> [Exercise prompt]: Could you give every row below as a numbered list, with blank lines and the pictures left out?

> [Extracted records]:

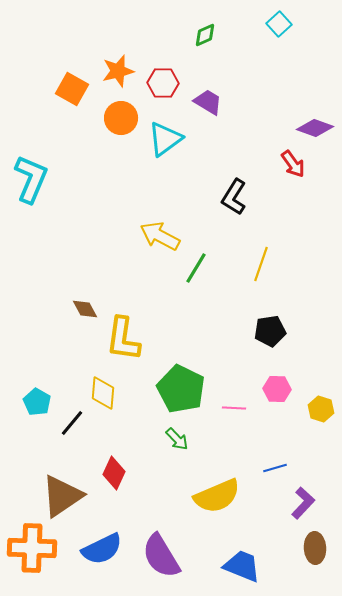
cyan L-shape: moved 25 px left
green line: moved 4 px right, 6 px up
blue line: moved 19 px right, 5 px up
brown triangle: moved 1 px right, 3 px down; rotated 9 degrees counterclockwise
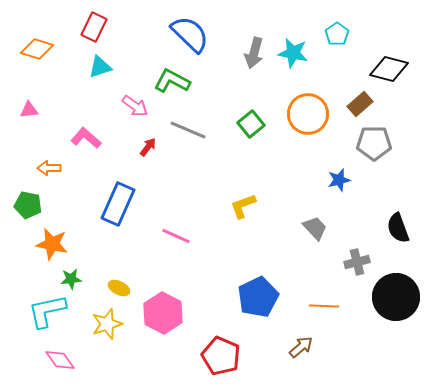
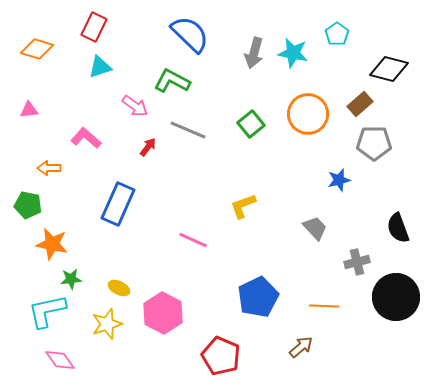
pink line: moved 17 px right, 4 px down
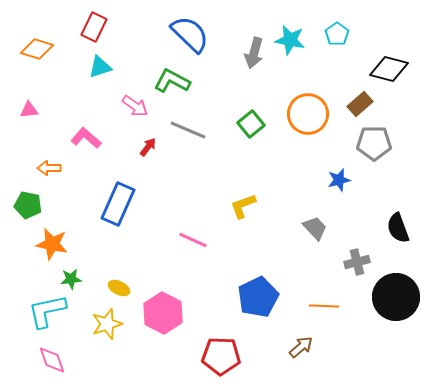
cyan star: moved 3 px left, 13 px up
red pentagon: rotated 21 degrees counterclockwise
pink diamond: moved 8 px left; rotated 16 degrees clockwise
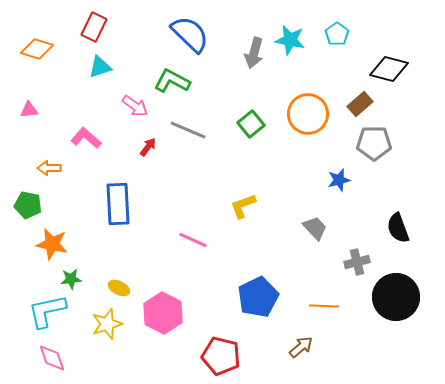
blue rectangle: rotated 27 degrees counterclockwise
red pentagon: rotated 12 degrees clockwise
pink diamond: moved 2 px up
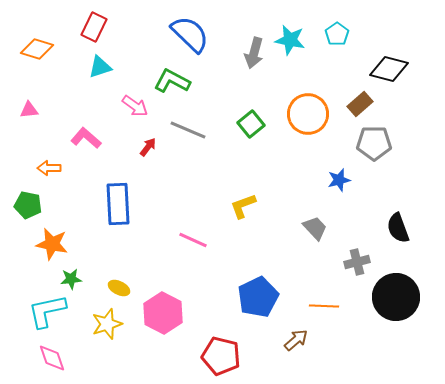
brown arrow: moved 5 px left, 7 px up
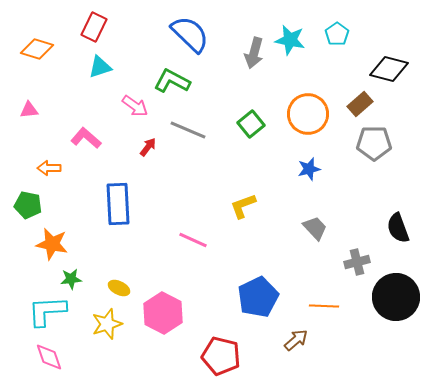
blue star: moved 30 px left, 11 px up
cyan L-shape: rotated 9 degrees clockwise
pink diamond: moved 3 px left, 1 px up
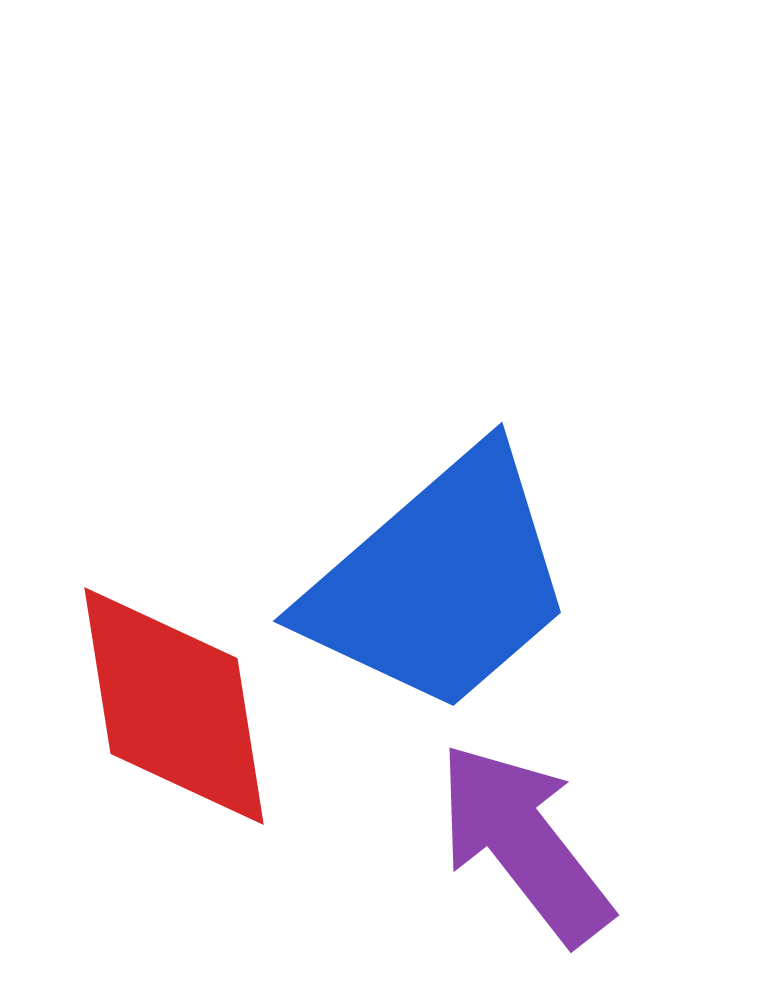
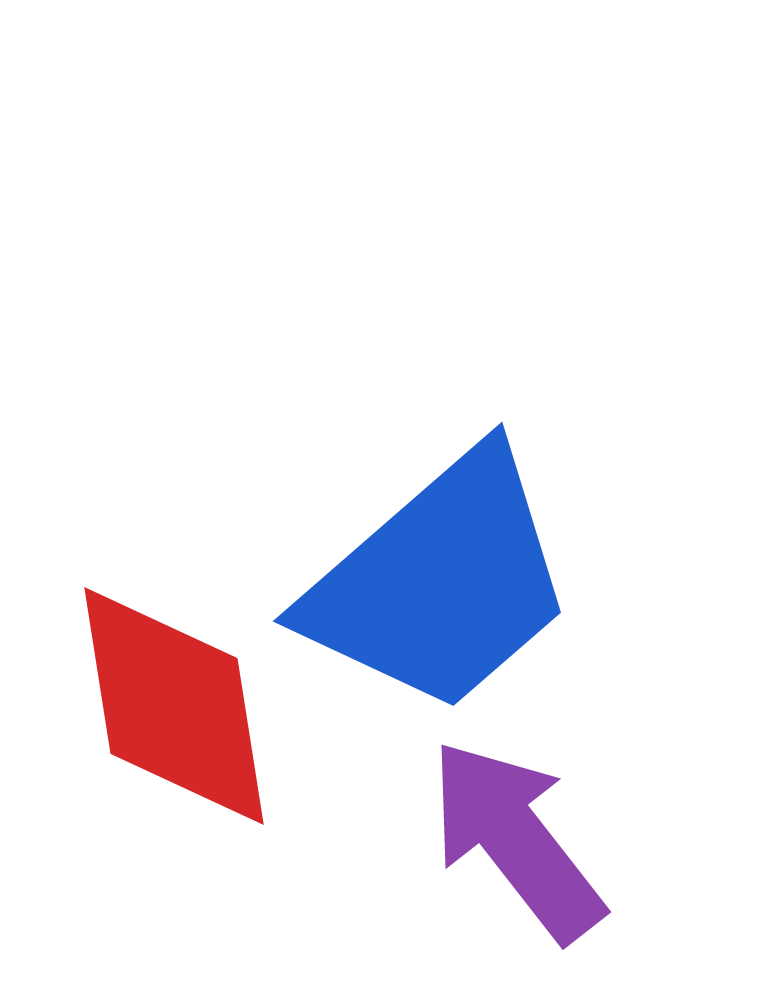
purple arrow: moved 8 px left, 3 px up
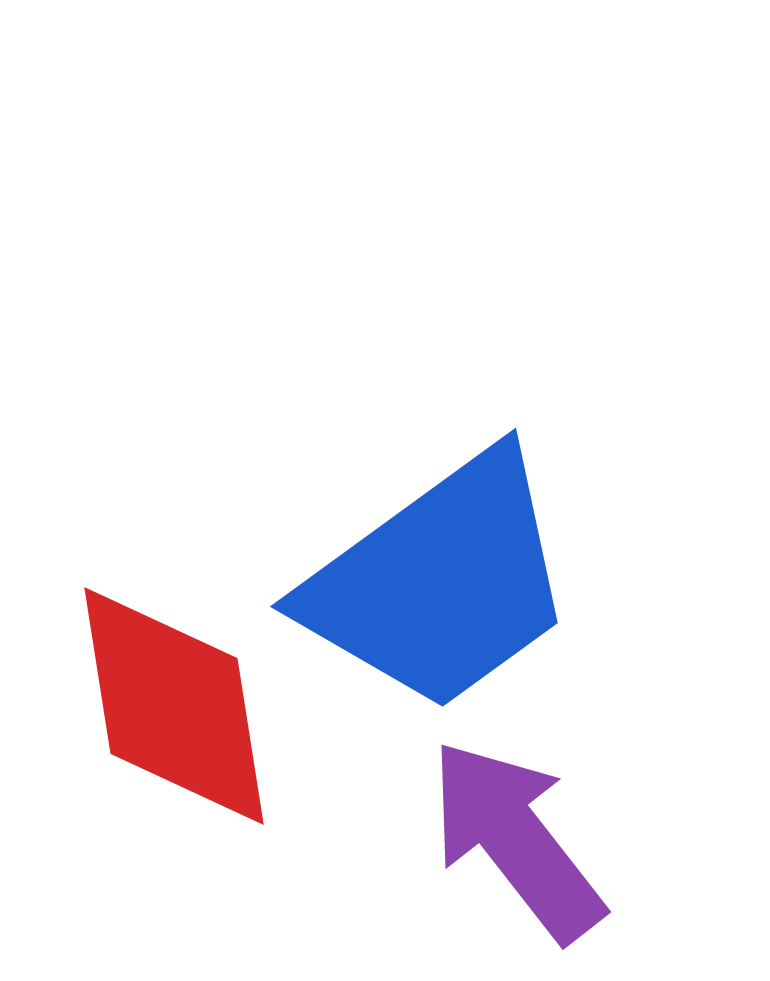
blue trapezoid: rotated 5 degrees clockwise
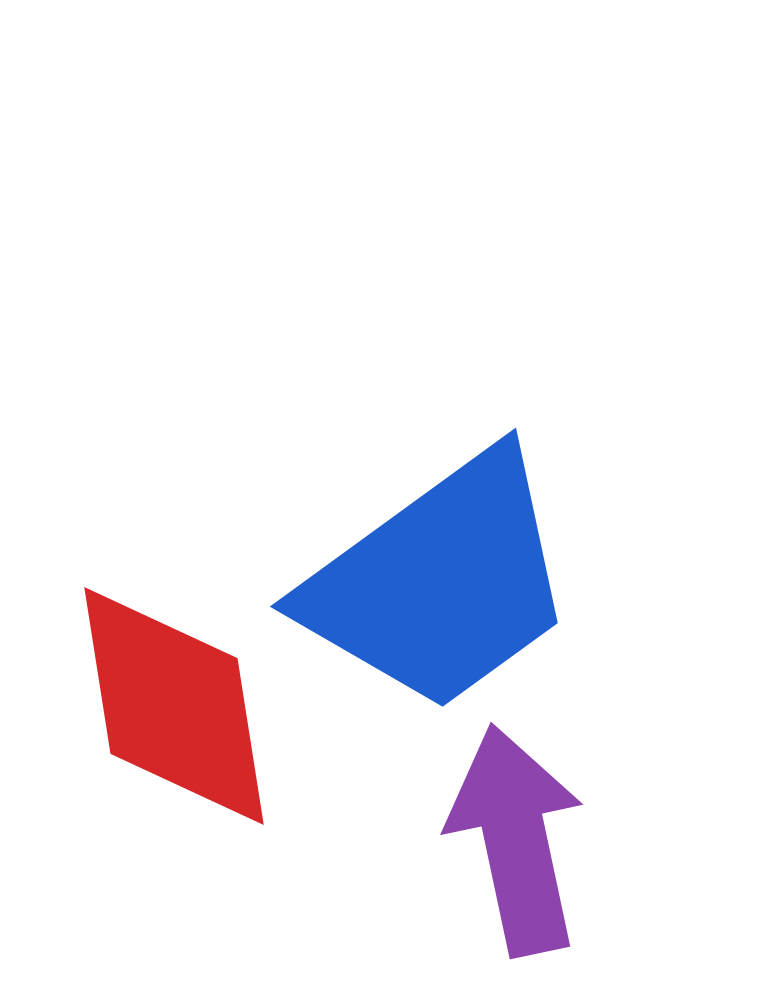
purple arrow: rotated 26 degrees clockwise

> [Task response]:
1. cyan L-shape: moved 25 px left
2. green line: moved 4 px right, 6 px up
3. blue line: moved 19 px right, 5 px up
4. brown triangle: moved 1 px right, 3 px down; rotated 9 degrees counterclockwise
5. pink line: moved 17 px right, 4 px down
6. cyan star: moved 3 px left, 13 px up
7. red pentagon: rotated 21 degrees counterclockwise
8. pink diamond: moved 8 px left; rotated 16 degrees clockwise
9. blue rectangle: rotated 27 degrees counterclockwise
10. red pentagon: rotated 12 degrees clockwise
11. pink diamond: moved 2 px up
12. brown arrow: moved 5 px left, 7 px up
13. blue star: moved 30 px left, 11 px up
14. cyan L-shape: rotated 9 degrees clockwise
15. pink diamond: moved 3 px left, 1 px up
16. purple arrow: moved 8 px left, 3 px up
17. blue trapezoid: rotated 5 degrees clockwise
18. purple arrow: rotated 26 degrees clockwise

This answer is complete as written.